What is needed = Lines of the material that include the string "rows" should be returned.

::: Records shown :::

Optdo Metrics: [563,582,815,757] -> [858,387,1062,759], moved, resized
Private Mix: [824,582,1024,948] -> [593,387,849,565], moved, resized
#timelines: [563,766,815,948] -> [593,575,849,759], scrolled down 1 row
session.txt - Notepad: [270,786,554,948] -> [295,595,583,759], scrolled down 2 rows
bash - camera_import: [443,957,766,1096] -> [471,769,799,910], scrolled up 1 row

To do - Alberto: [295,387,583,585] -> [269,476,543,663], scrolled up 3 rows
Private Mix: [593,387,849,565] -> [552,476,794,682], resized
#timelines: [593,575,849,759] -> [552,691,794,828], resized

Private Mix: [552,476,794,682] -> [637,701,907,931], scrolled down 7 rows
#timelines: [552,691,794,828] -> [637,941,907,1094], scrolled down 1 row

:::

Answer for the task =
session.txt - Notepad: [270,786,554,948] -> [295,595,583,759], scrolled down 2 rows
To do - Alberto: [295,387,583,585] -> [269,476,543,663], scrolled up 3 rows
Private Mix: [552,476,794,682] -> [637,701,907,931], scrolled down 7 rows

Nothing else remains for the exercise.